WHAT IS BEING ASKED -> Nothing but the images is to be left out of your exact copy of the entries.

AVAILABLE DATA ->
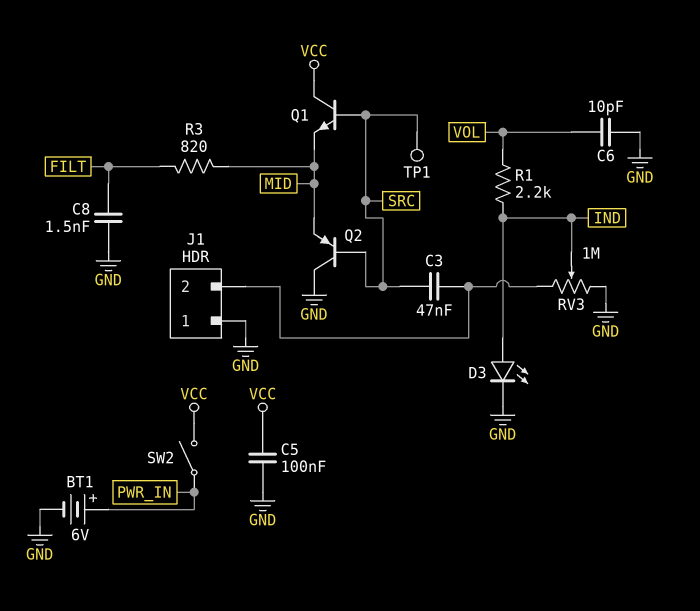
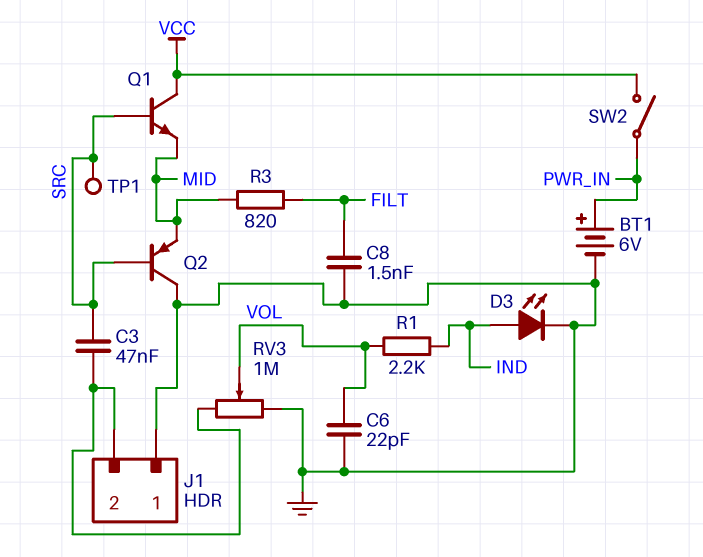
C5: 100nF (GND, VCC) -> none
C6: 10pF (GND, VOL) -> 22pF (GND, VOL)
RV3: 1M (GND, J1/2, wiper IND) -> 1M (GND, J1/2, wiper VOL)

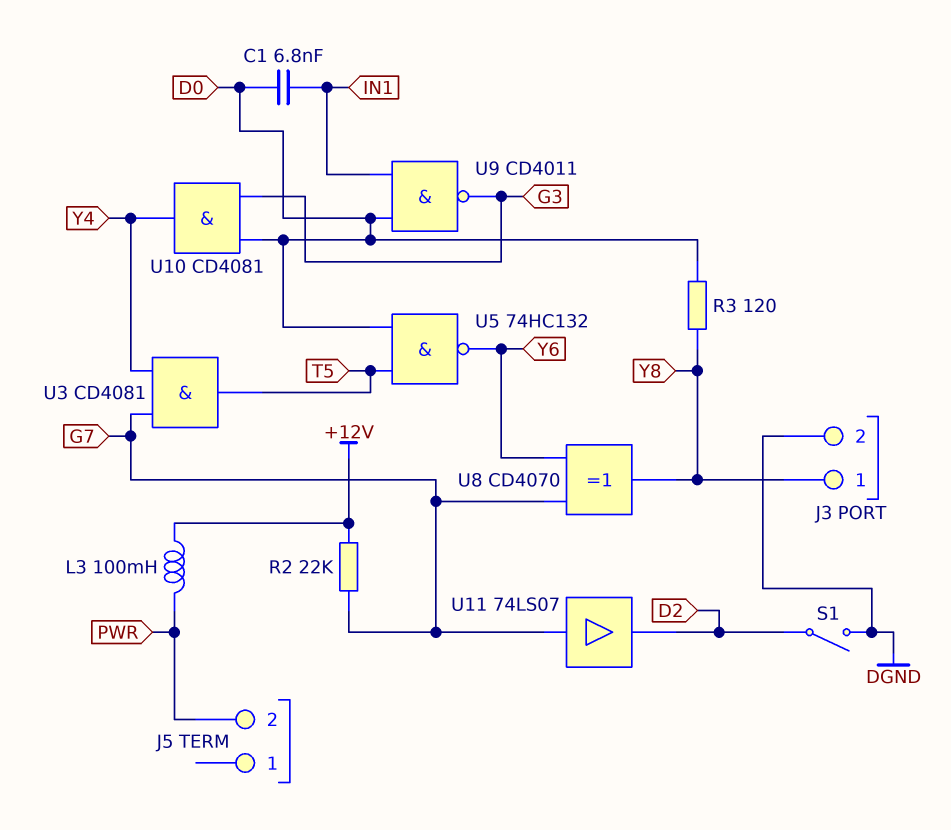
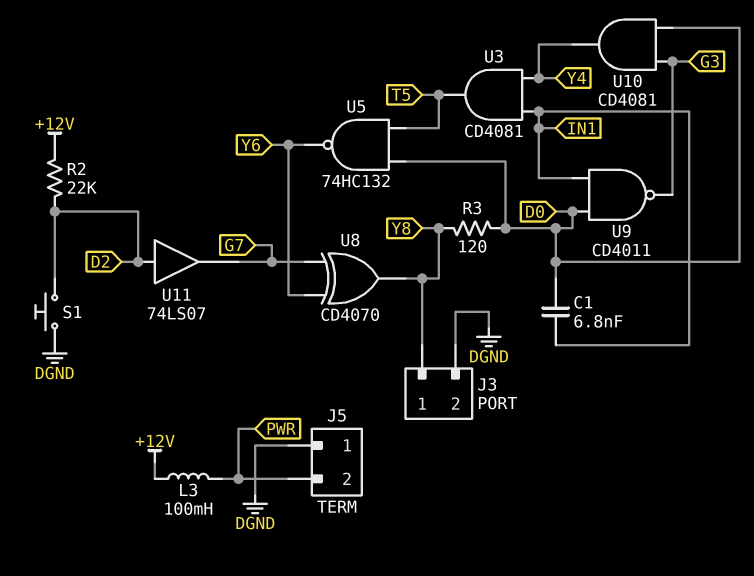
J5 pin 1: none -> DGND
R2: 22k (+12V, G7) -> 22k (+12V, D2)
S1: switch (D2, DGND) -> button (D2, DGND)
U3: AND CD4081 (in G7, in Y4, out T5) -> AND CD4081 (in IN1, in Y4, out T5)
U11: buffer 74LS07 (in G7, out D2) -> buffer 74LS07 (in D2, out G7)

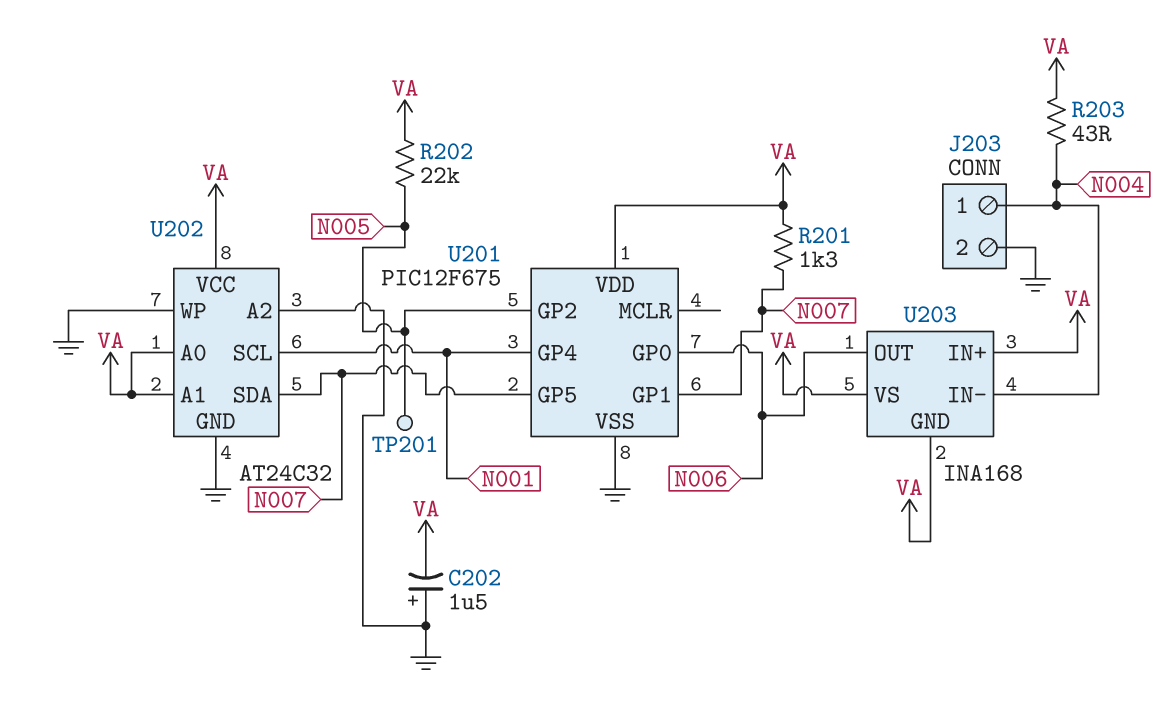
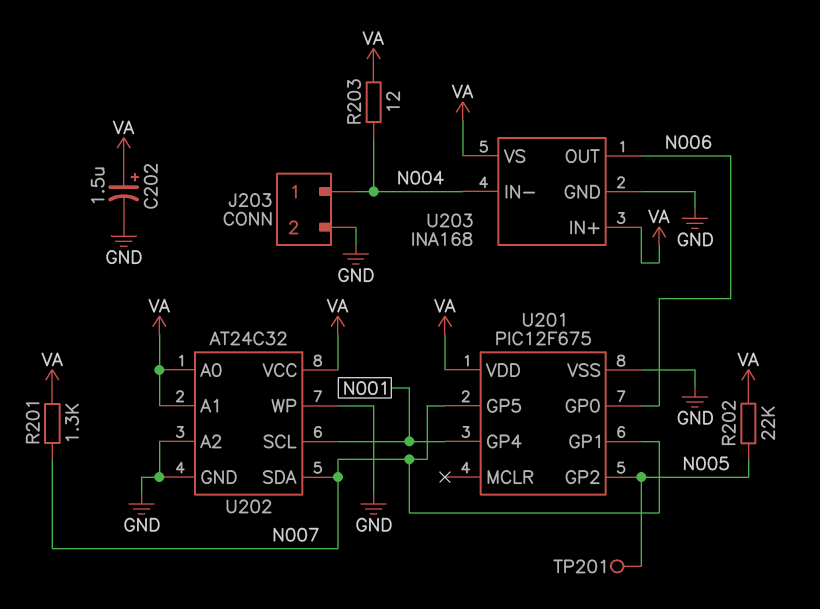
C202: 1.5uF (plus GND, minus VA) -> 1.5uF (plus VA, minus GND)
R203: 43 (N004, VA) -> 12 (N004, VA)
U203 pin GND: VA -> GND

COMPLETED TASK ->
C5: 100nF (GND, VCC) -> none
C6: 10pF (GND, VOL) -> 22pF (GND, VOL)
RV3: 1M (GND, J1/2, wiper IND) -> 1M (GND, J1/2, wiper VOL)

J5 pin 1: none -> DGND
R2: 22k (+12V, G7) -> 22k (+12V, D2)
S1: switch (D2, DGND) -> button (D2, DGND)
U3: AND CD4081 (in G7, in Y4, out T5) -> AND CD4081 (in IN1, in Y4, out T5)
U11: buffer 74LS07 (in G7, out D2) -> buffer 74LS07 (in D2, out G7)

C202: 1.5uF (plus GND, minus VA) -> 1.5uF (plus VA, minus GND)
R203: 43 (N004, VA) -> 12 (N004, VA)
U203 pin GND: VA -> GND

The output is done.